Records provided Block Start

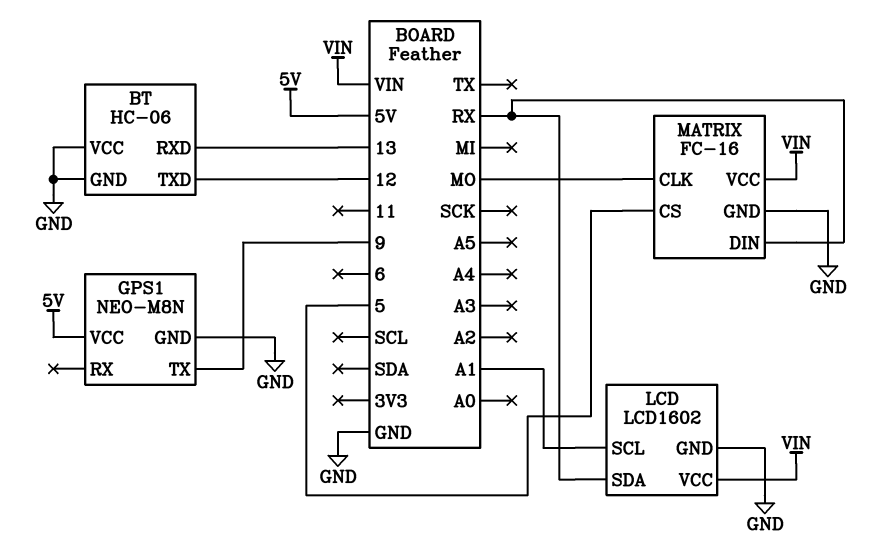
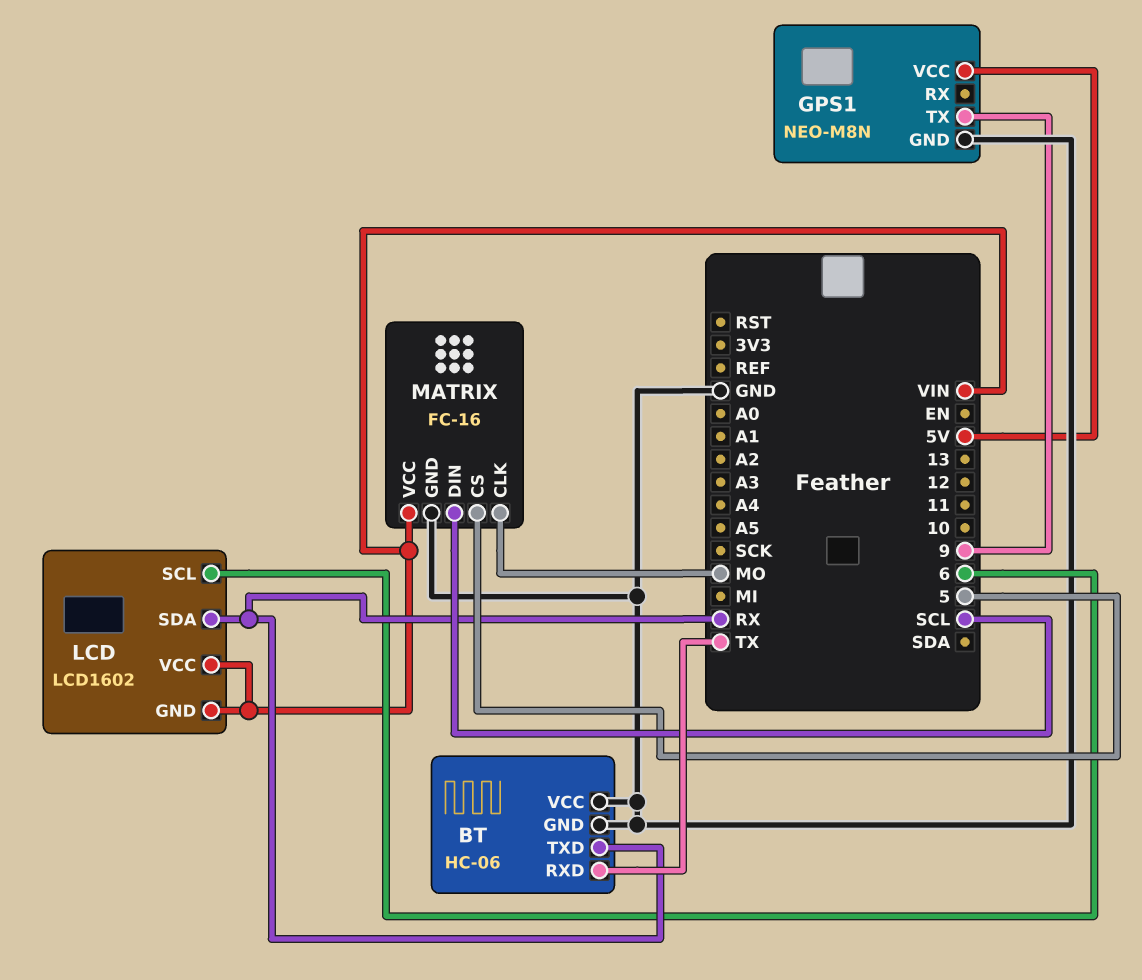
BT pin RXD: 13 -> TX
BT pin TXD: 12 -> RX
LCD pin GND: GND -> VIN
LCD pin SCL: A1 -> 6
MATRIX pin DIN: RX -> SCL

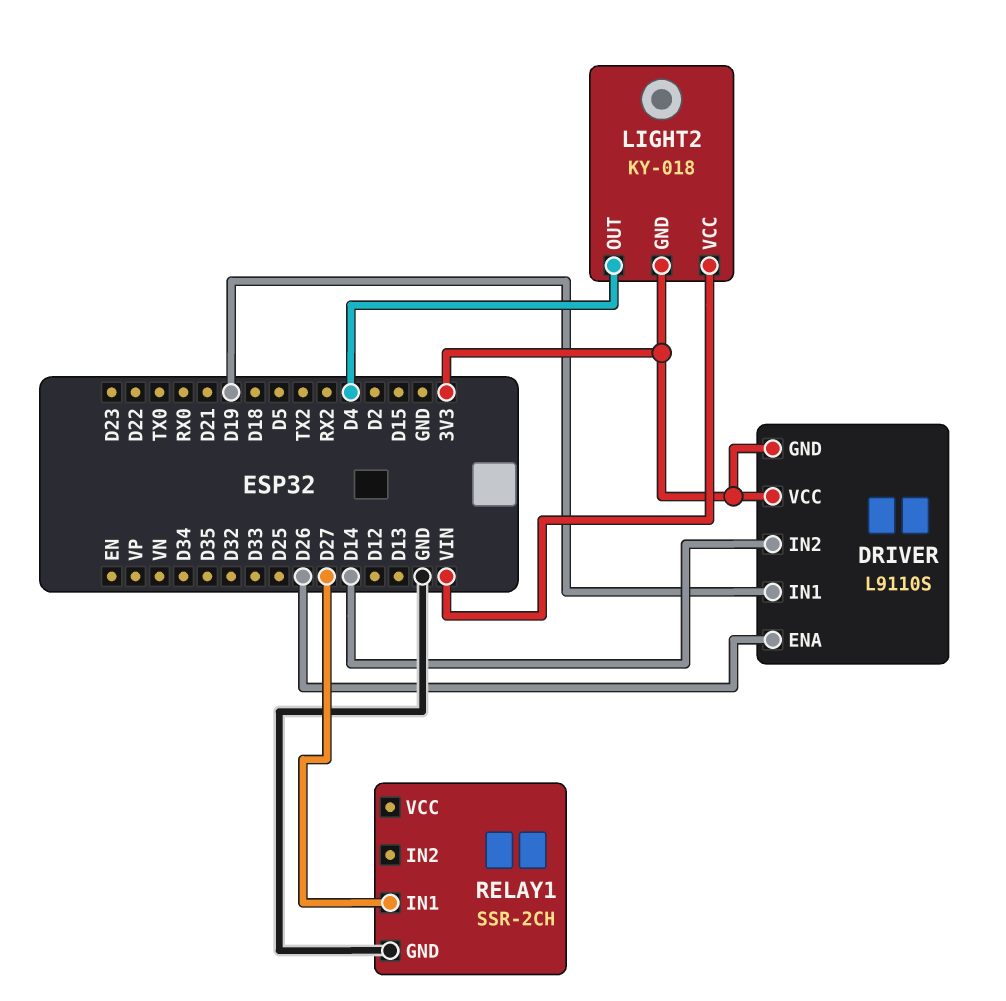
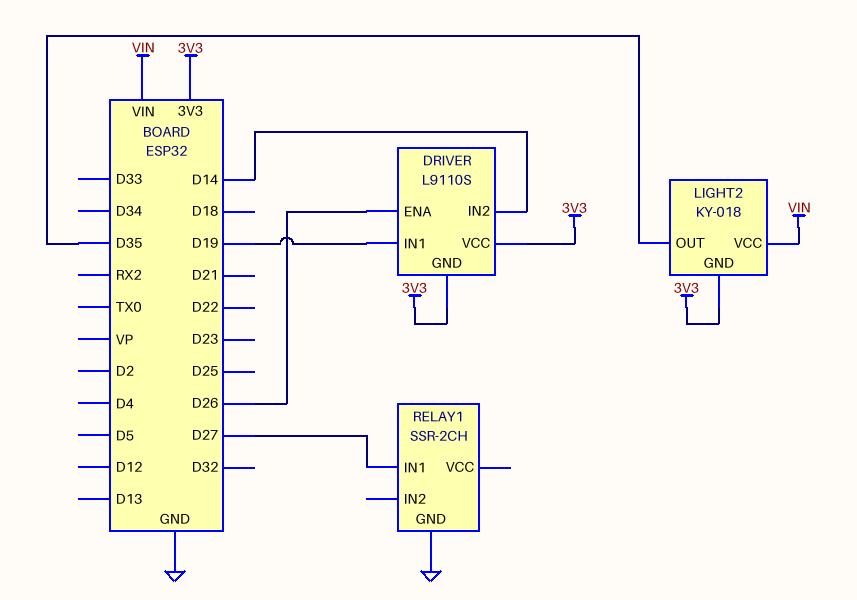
LIGHT2 pin OUT: D4 -> D35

Records provided Block End

* [What you need to do]: Drop the pictures and give every line above again exactly.

* [Task response]:
BT pin RXD: 13 -> TX
BT pin TXD: 12 -> RX
LCD pin GND: GND -> VIN
LCD pin SCL: A1 -> 6
MATRIX pin DIN: RX -> SCL

LIGHT2 pin OUT: D4 -> D35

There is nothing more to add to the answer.